§ DATA LISTING
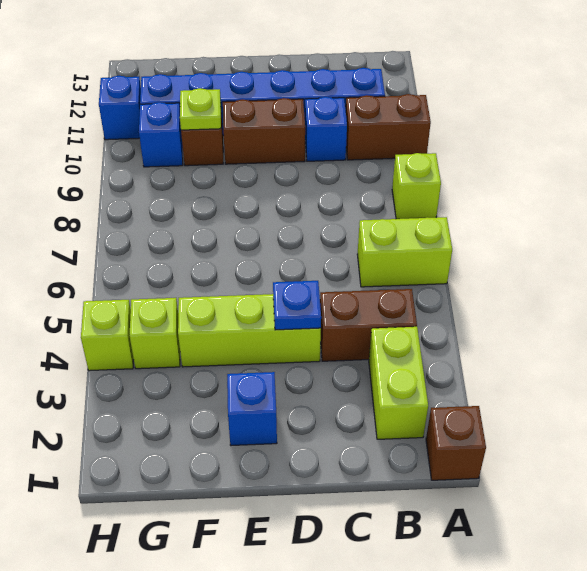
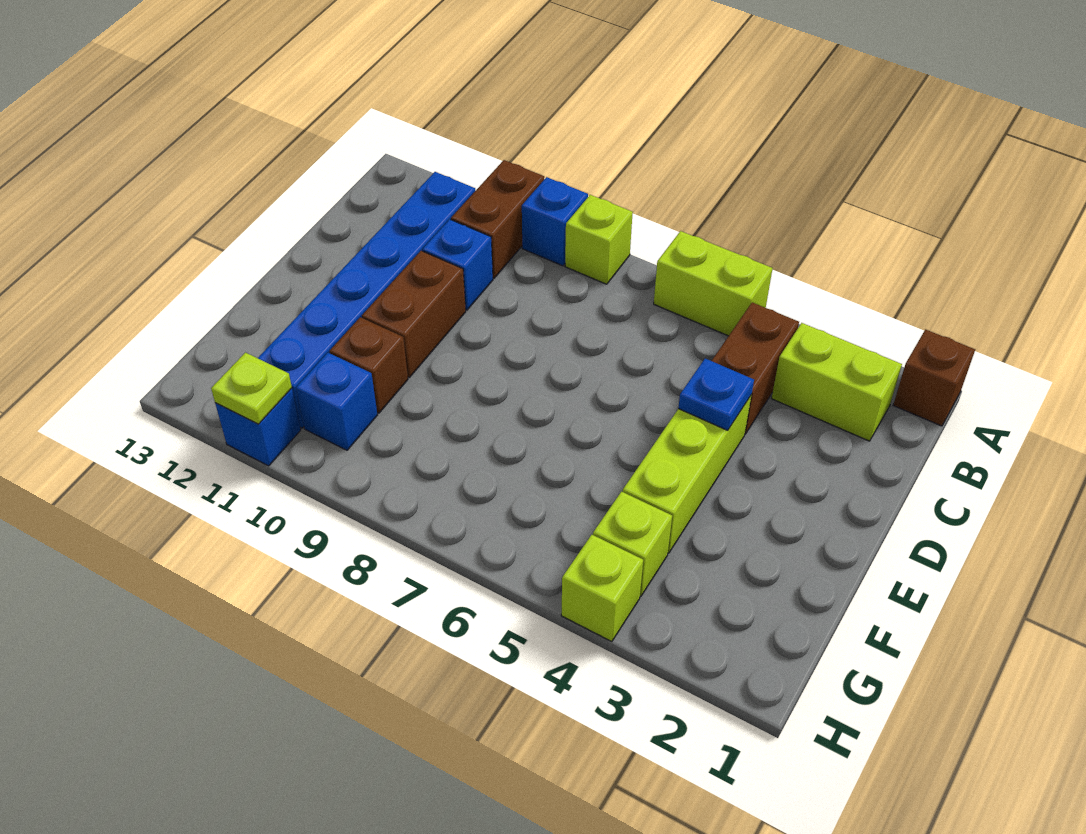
lime brick A6:B6 level 1 -> lime brick A5:A6 level 1
blue brick E2 level 1 -> blue brick A9 level 1
lime plate F10 level 2 -> lime plate H11 level 2

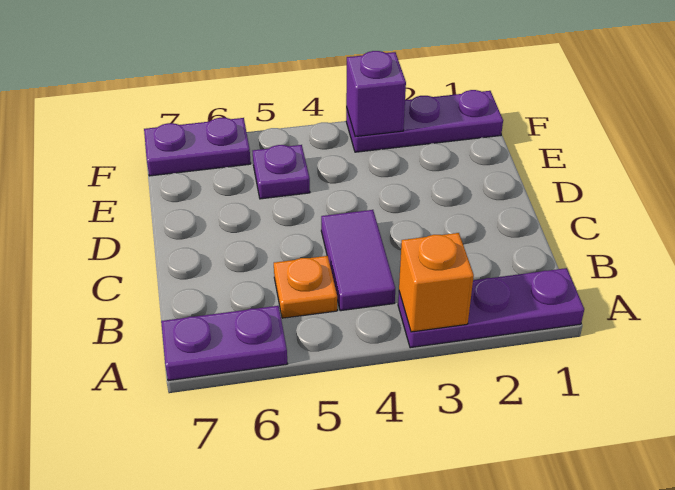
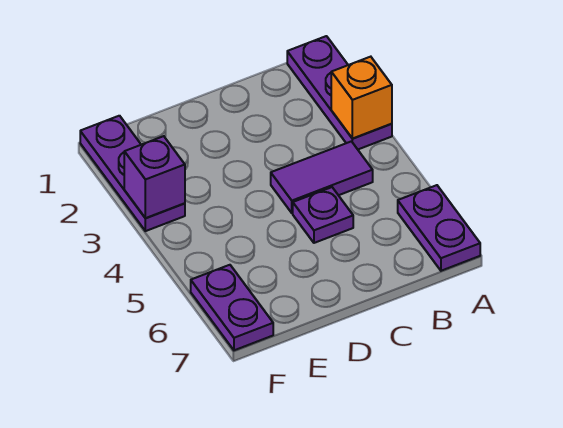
orange plate B5 level 1 -> none
purple plate E5 level 1 -> purple plate C5 level 1

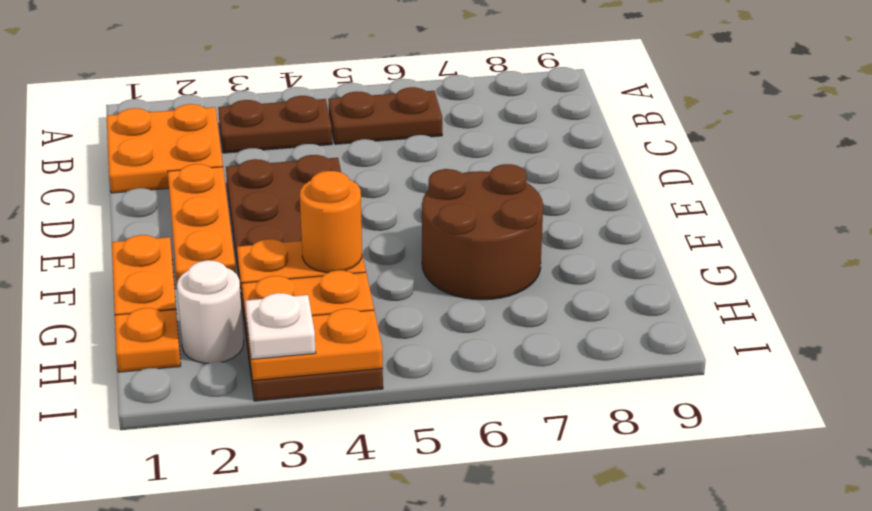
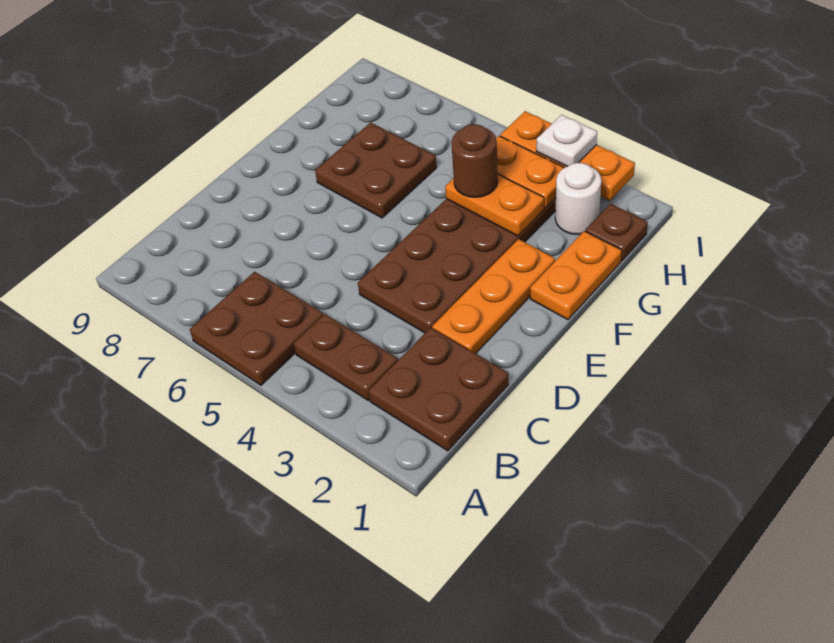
orange plate B1:C2 level 1 -> brown plate B1:C2 level 1
brown plate B5:B6 level 1 -> brown plate A5:B6 level 1
brown round brick F6:G7 level 1 -> brown plate F6:G7 level 1
orange round brick G4 level 3 -> brown round brick G4 level 3
orange plate H1 level 1 -> brown plate H1 level 1
orange plate I3:I4 level 2 -> orange plate I2:I4 level 2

§ WORK ITEM
In the records above, find the line with "lime plate F10" and the line with "orange plate H1", then restate word for word only those two lines and all lines between, omitting pictures.

§ RESPONSE AREA
lime plate F10 level 2 -> lime plate H11 level 2

orange plate B5 level 1 -> none
purple plate E5 level 1 -> purple plate C5 level 1

orange plate B1:C2 level 1 -> brown plate B1:C2 level 1
brown plate B5:B6 level 1 -> brown plate A5:B6 level 1
brown round brick F6:G7 level 1 -> brown plate F6:G7 level 1
orange round brick G4 level 3 -> brown round brick G4 level 3
orange plate H1 level 1 -> brown plate H1 level 1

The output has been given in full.